# Exercise aim:
Exactly the lines below starting at the line with "white brick E5:E7" and ending at the line with "pink plate K1:L2" are wanted, with both ends included. Leave out the pictures and add no other lines.

# Exercise material:

══════════════════════════════

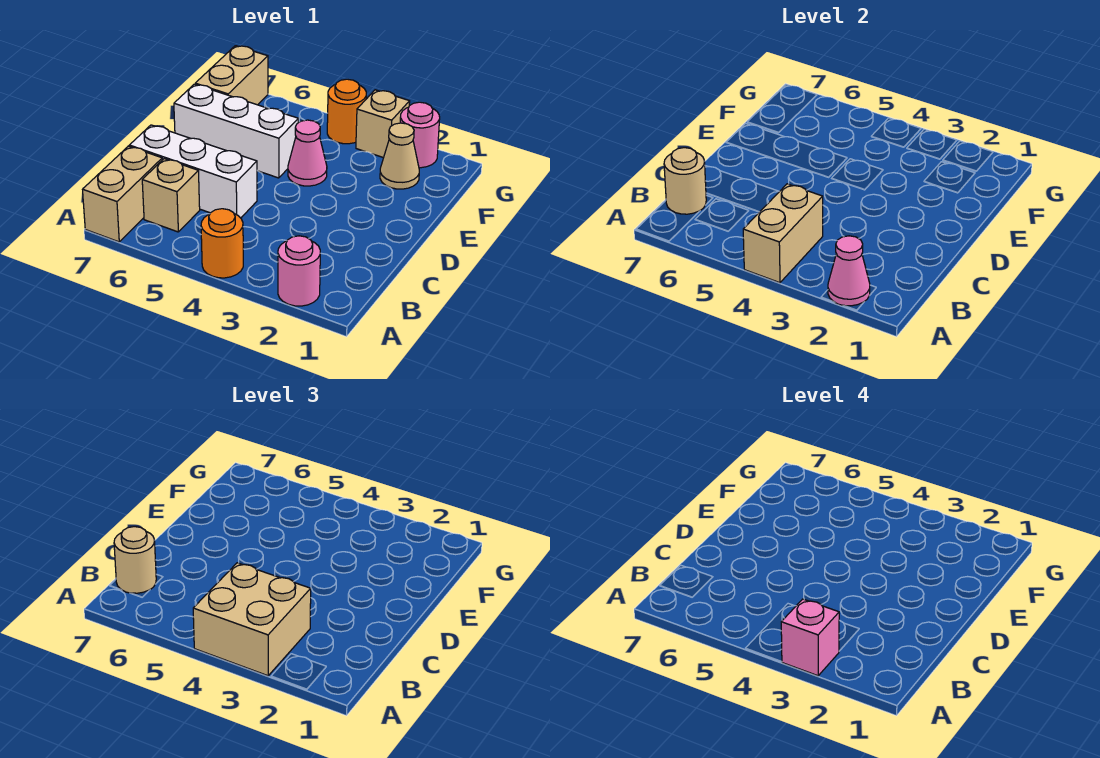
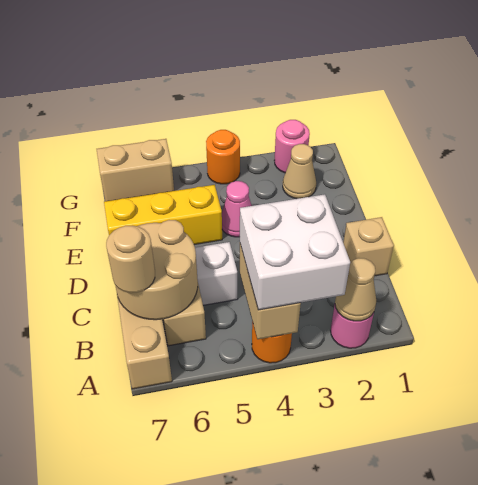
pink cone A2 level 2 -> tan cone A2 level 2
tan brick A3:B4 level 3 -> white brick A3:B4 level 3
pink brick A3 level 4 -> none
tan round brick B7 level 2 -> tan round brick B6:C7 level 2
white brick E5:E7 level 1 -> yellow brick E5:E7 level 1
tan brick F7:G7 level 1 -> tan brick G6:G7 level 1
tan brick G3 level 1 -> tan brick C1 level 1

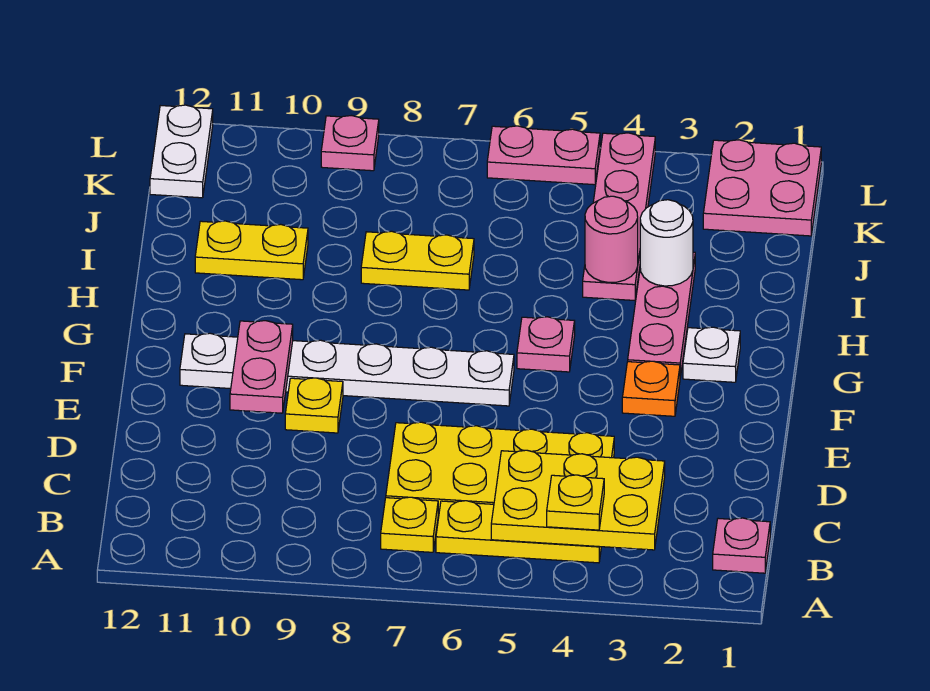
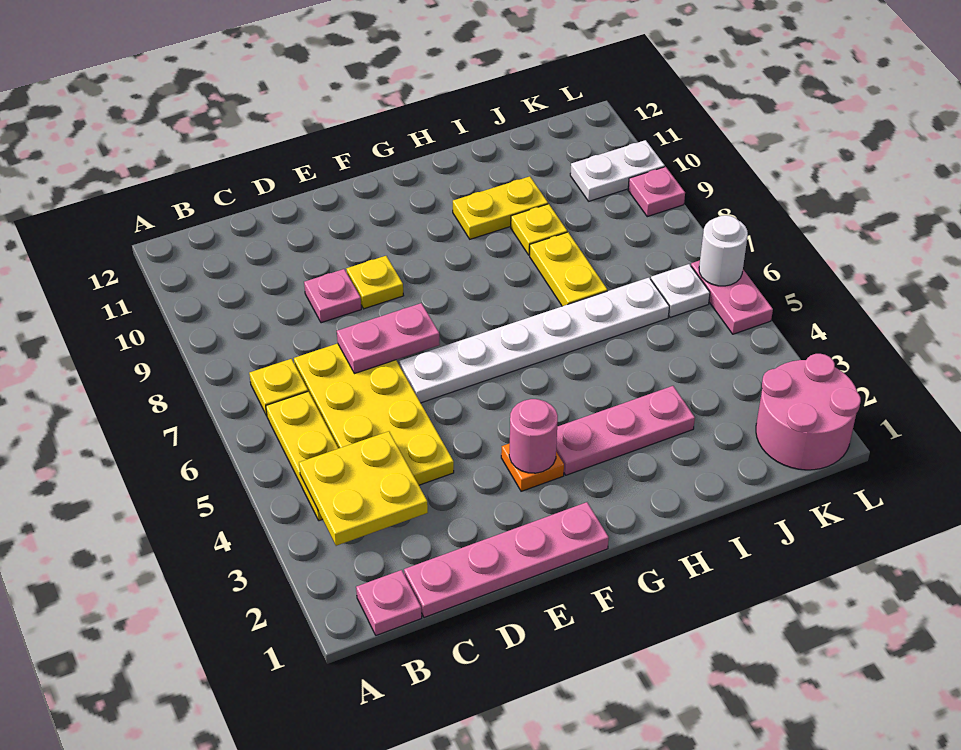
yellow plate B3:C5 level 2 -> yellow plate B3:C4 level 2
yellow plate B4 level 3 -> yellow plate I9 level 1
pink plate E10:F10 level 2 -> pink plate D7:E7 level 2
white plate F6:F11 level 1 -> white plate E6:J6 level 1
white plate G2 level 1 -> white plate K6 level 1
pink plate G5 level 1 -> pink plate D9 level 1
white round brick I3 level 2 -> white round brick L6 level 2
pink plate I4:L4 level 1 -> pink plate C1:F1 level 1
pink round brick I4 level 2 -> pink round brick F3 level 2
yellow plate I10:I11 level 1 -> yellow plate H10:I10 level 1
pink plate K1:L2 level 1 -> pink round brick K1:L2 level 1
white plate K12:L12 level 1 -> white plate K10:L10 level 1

══════════════════════════════

# Answer section:
white brick E5:E7 level 1 -> yellow brick E5:E7 level 1
tan brick F7:G7 level 1 -> tan brick G6:G7 level 1
tan brick G3 level 1 -> tan brick C1 level 1

yellow plate B3:C5 level 2 -> yellow plate B3:C4 level 2
yellow plate B4 level 3 -> yellow plate I9 level 1
pink plate E10:F10 level 2 -> pink plate D7:E7 level 2
white plate F6:F11 level 1 -> white plate E6:J6 level 1
white plate G2 level 1 -> white plate K6 level 1
pink plate G5 level 1 -> pink plate D9 level 1
white round brick I3 level 2 -> white round brick L6 level 2
pink plate I4:L4 level 1 -> pink plate C1:F1 level 1
pink round brick I4 level 2 -> pink round brick F3 level 2
yellow plate I10:I11 level 1 -> yellow plate H10:I10 level 1
pink plate K1:L2 level 1 -> pink round brick K1:L2 level 1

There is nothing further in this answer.